# Stated problem:
Update the items below by changing "top-left" to "upper-left", with all else unchanged, and leave the pictures out of your answer.

# Recorded information:
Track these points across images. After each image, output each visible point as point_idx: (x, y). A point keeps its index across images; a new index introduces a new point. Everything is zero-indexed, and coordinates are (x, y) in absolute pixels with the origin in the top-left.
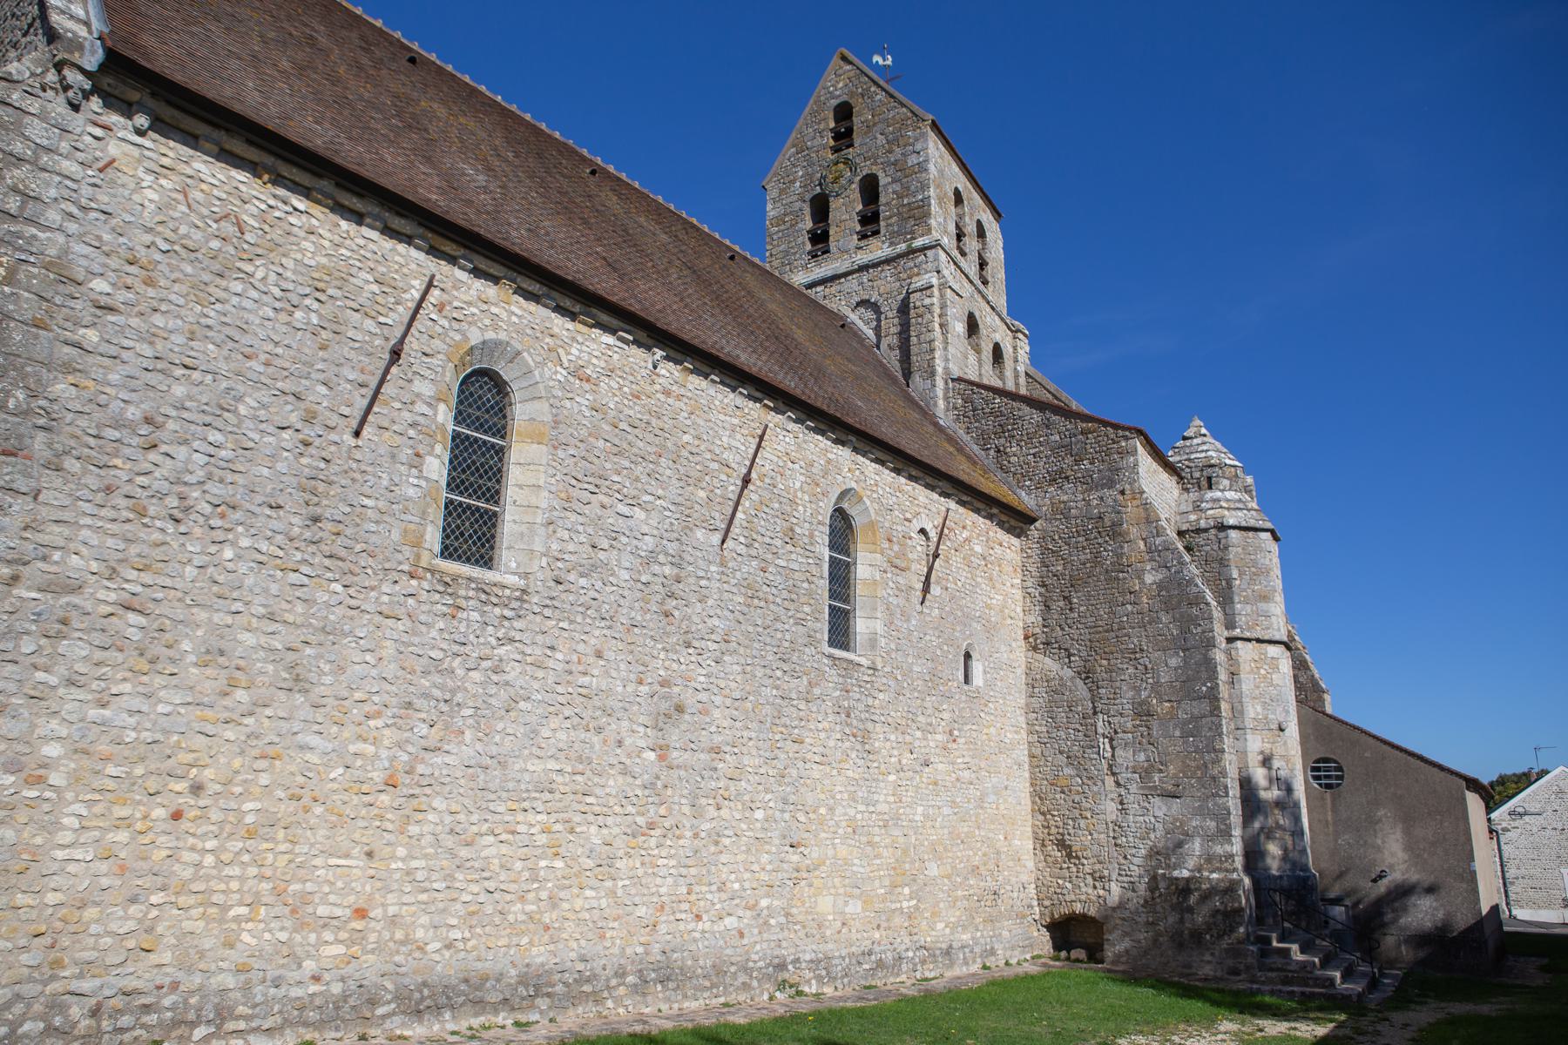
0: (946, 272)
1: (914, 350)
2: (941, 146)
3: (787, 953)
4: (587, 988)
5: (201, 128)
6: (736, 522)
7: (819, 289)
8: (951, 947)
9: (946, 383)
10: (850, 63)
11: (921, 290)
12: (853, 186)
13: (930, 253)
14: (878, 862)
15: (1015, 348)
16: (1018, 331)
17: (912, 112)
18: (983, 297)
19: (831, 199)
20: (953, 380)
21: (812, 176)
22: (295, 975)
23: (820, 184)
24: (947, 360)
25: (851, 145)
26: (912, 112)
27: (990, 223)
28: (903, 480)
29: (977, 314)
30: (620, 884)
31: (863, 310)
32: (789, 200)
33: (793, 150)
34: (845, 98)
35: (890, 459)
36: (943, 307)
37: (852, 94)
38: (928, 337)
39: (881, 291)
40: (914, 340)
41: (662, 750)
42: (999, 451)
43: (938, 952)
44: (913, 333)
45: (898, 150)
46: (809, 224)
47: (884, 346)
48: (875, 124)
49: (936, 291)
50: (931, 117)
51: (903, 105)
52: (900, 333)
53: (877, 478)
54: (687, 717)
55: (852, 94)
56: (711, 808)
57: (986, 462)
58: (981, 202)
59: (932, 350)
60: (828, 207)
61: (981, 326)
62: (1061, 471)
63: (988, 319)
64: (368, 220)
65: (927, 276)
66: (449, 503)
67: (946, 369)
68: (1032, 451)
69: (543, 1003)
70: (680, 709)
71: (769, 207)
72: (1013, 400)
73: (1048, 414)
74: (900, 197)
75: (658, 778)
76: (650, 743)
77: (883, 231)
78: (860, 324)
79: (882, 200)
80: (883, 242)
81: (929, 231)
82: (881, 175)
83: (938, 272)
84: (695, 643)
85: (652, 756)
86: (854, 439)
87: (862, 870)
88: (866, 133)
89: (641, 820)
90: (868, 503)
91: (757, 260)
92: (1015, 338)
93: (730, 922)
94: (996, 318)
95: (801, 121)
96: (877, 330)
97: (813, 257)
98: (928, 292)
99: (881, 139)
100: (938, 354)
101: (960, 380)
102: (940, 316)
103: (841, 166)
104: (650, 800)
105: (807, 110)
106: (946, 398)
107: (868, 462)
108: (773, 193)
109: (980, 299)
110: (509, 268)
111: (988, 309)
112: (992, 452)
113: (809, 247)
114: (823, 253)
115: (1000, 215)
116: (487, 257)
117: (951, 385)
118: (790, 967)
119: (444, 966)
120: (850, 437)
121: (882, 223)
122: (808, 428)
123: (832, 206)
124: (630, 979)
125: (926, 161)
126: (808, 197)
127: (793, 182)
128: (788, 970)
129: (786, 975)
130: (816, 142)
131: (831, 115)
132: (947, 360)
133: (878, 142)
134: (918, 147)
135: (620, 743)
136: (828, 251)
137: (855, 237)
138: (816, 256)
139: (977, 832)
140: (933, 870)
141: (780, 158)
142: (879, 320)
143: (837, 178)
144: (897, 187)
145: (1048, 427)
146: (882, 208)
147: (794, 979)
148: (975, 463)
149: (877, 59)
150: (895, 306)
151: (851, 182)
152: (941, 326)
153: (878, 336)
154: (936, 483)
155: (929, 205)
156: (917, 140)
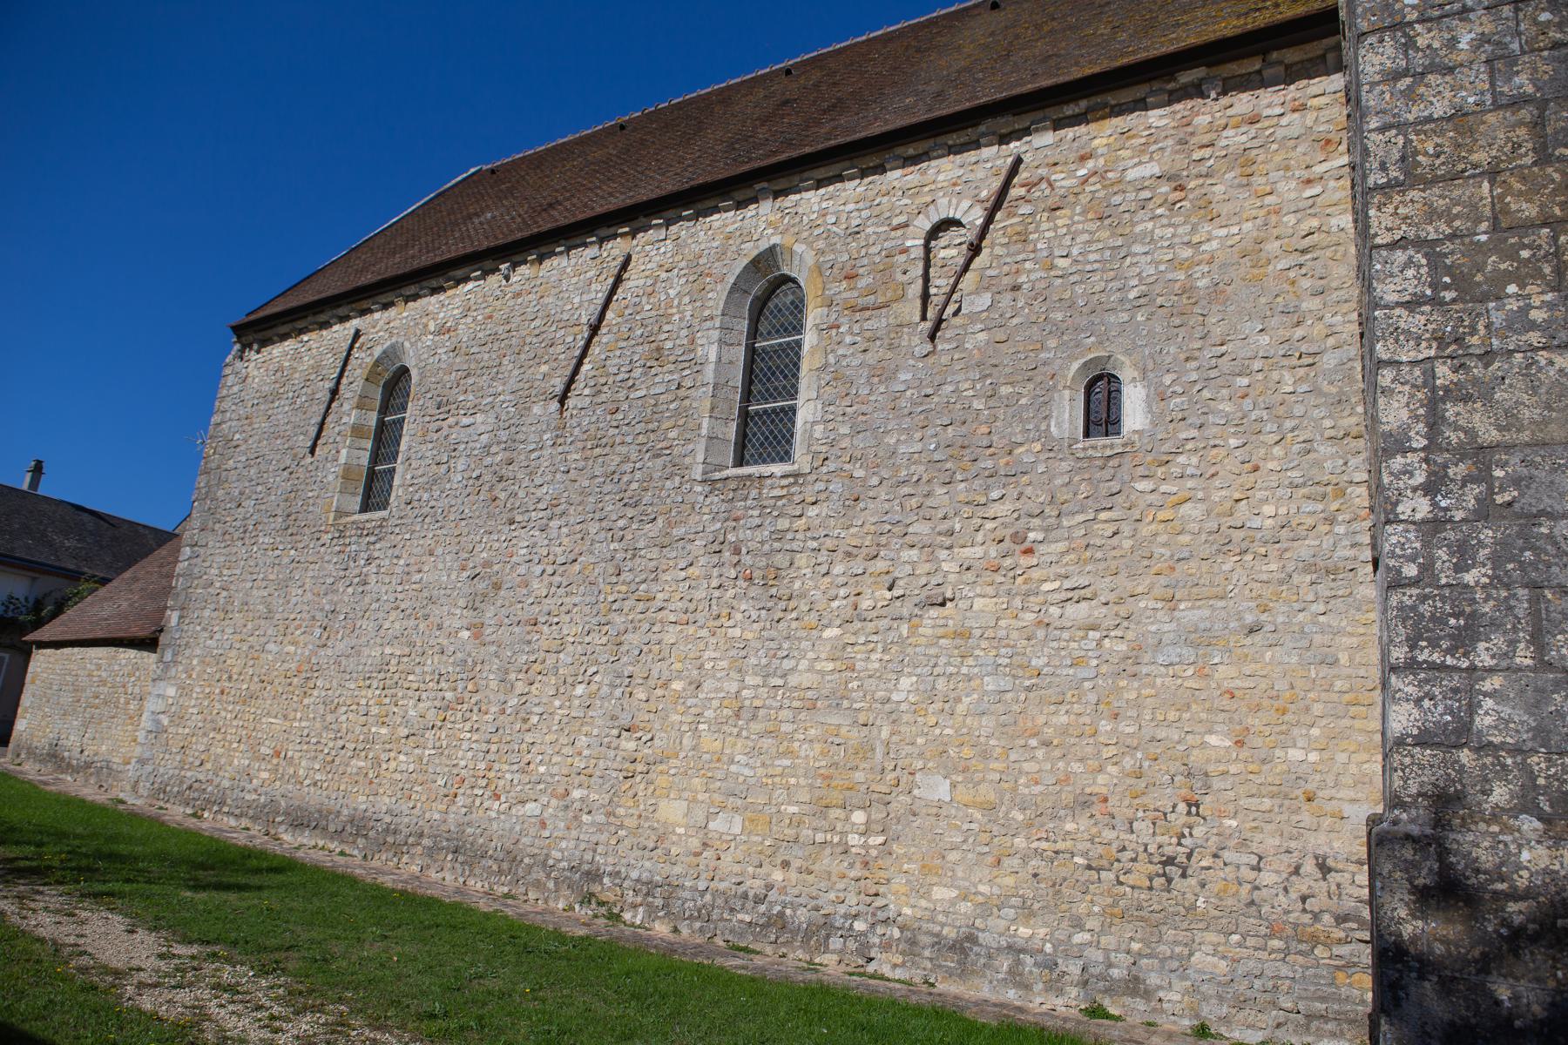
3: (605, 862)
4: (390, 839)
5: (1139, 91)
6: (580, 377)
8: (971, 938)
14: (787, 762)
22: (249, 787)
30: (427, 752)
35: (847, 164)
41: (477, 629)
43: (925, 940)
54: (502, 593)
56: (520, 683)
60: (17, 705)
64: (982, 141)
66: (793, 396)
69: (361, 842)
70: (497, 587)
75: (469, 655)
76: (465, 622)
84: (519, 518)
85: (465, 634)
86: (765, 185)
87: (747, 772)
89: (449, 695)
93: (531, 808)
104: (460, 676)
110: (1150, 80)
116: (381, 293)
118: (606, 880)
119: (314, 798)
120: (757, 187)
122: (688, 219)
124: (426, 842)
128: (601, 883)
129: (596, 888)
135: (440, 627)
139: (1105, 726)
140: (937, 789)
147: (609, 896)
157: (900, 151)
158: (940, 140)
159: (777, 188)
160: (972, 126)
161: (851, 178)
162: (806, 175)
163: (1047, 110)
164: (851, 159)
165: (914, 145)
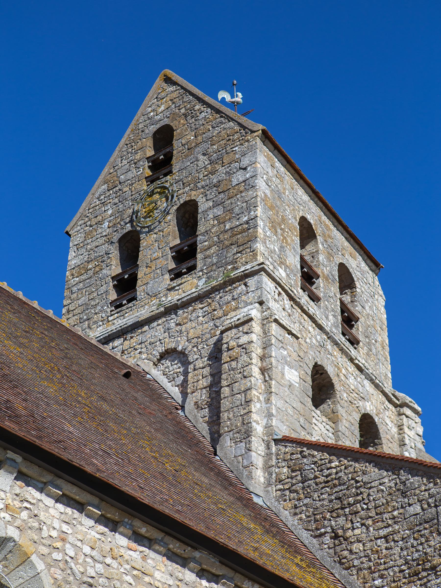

# Written solution:
Track these points across images. After each image, output each visible point as point_idx: (x, y). A point keeps its index across images; a new index introduces a new point. Everything is zero-indexed, and coordinates are (x, y) in absolute pixels with the origin in the upper-left.
0: (946, 272)
1: (914, 350)
2: (941, 146)
3: (787, 953)
4: (587, 988)
5: (201, 128)
6: (736, 522)
7: (819, 289)
8: (951, 947)
9: (946, 383)
10: (850, 63)
11: (921, 290)
12: (853, 186)
13: (930, 253)
14: (878, 862)
15: (1015, 348)
16: (1018, 331)
17: (912, 112)
18: (983, 297)
19: (831, 199)
20: (953, 380)
21: (812, 176)
22: (295, 975)
23: (820, 184)
24: (947, 360)
25: (851, 145)
26: (912, 112)
27: (990, 223)
28: (903, 480)
29: (977, 314)
30: (620, 884)
31: (863, 310)
32: (789, 200)
33: (793, 150)
34: (845, 98)
35: (890, 459)
36: (943, 307)
37: (852, 94)
38: (928, 337)
39: (881, 291)
40: (914, 340)
41: (662, 750)
42: (999, 451)
43: (938, 952)
44: (913, 333)
45: (898, 150)
46: (809, 224)
47: (884, 346)
48: (875, 124)
49: (936, 291)
50: (931, 117)
51: (903, 105)
52: (900, 333)
53: (877, 478)
54: (687, 717)
55: (852, 94)
56: (711, 808)
57: (986, 462)
58: (981, 202)
59: (932, 350)
60: (828, 207)
61: (981, 326)
62: (1061, 471)
63: (988, 319)
64: (368, 220)
65: (927, 276)
66: (449, 503)
67: (946, 369)
68: (1032, 451)
69: (543, 1003)
70: (680, 709)
71: (769, 207)
72: (1013, 400)
73: (1048, 414)
74: (900, 197)
75: (658, 778)
76: (650, 743)
77: (883, 231)
78: (860, 324)
79: (882, 200)
80: (883, 242)
81: (929, 231)
82: (881, 175)
83: (938, 272)
84: (695, 643)
85: (652, 756)
86: (854, 439)
87: (862, 870)
88: (866, 133)
89: (641, 820)
90: (868, 503)
91: (757, 260)
92: (1015, 338)
93: (730, 922)
94: (996, 318)
95: (801, 121)
96: (877, 330)
97: (813, 257)
98: (928, 292)
99: (881, 139)
100: (938, 354)
101: (960, 380)
102: (940, 316)
103: (841, 166)
104: (650, 800)
105: (807, 110)
106: (946, 398)
107: (868, 462)
108: (773, 193)
109: (980, 299)
110: (509, 268)
111: (988, 309)
112: (992, 452)
113: (809, 247)
114: (823, 253)
115: (1000, 215)
116: (487, 257)
117: (951, 385)
118: (790, 967)
119: (444, 966)
120: (850, 437)
121: (882, 223)
122: (808, 428)
123: (832, 206)
124: (630, 979)
125: (926, 161)
126: (808, 197)
127: (793, 182)
128: (788, 970)
129: (786, 975)
130: (816, 142)
131: (831, 115)
132: (947, 360)
133: (878, 142)
134: (918, 147)
135: (620, 743)
136: (828, 251)
137: (855, 237)
138: (816, 256)
139: (977, 832)
140: (933, 870)
141: (780, 158)
142: (879, 320)
143: (837, 178)
144: (897, 187)
145: (1048, 427)
146: (882, 208)
147: (794, 979)
148: (975, 463)
149: (877, 59)
150: (895, 306)
151: (851, 182)
152: (941, 326)
153: (878, 336)
154: (936, 483)
155: (929, 205)
156: (917, 140)
3: (605, 862)
4: (390, 839)
5: (1139, 91)
6: (580, 377)
8: (971, 938)
14: (787, 762)
22: (249, 787)
30: (427, 752)
35: (847, 164)
41: (477, 629)
43: (925, 940)
54: (502, 593)
56: (520, 683)
60: (17, 705)
64: (982, 141)
66: (793, 396)
69: (361, 842)
70: (497, 587)
75: (469, 655)
76: (465, 622)
84: (519, 518)
85: (465, 634)
86: (765, 185)
87: (747, 772)
89: (449, 695)
93: (531, 808)
104: (460, 676)
110: (1150, 80)
116: (381, 293)
118: (606, 880)
119: (314, 798)
120: (757, 187)
122: (688, 219)
124: (426, 842)
128: (601, 883)
129: (596, 888)
135: (440, 627)
139: (1105, 726)
140: (937, 789)
147: (609, 896)
157: (900, 151)
158: (940, 140)
159: (777, 188)
160: (972, 126)
161: (851, 178)
162: (806, 175)
163: (1047, 110)
164: (851, 159)
165: (914, 145)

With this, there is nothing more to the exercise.